Task item
Exclude all pictures, and reproduce exactly the lines from the one containing "blue diamond: (249, 385)" through the end of the records, with nothing else added.

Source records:
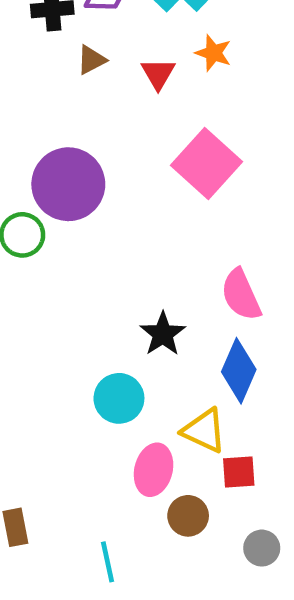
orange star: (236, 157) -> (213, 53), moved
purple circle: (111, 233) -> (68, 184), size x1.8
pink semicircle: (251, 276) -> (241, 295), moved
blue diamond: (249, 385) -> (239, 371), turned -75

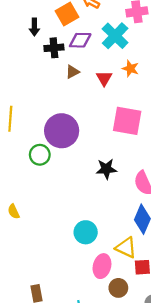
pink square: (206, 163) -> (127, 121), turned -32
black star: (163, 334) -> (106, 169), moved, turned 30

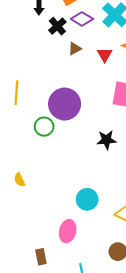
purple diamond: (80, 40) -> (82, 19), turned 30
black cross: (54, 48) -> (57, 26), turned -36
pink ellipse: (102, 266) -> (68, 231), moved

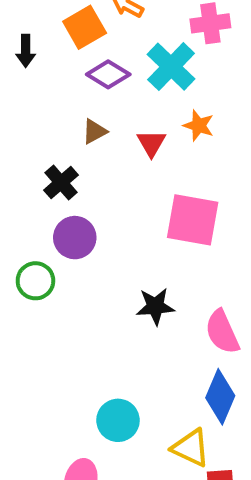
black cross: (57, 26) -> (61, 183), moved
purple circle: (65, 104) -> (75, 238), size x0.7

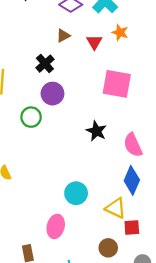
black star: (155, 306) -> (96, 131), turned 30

Solution for this problem
blue diamond: (249, 385) -> (239, 371), turned -75

pink square: (206, 163) -> (127, 121), turned -32
black star: (163, 334) -> (106, 169), moved, turned 30

purple diamond: (80, 40) -> (82, 19), turned 30
black cross: (54, 48) -> (57, 26), turned -36
pink ellipse: (102, 266) -> (68, 231), moved

black cross: (57, 26) -> (61, 183), moved
purple circle: (65, 104) -> (75, 238), size x0.7

black star: (155, 306) -> (96, 131), turned 30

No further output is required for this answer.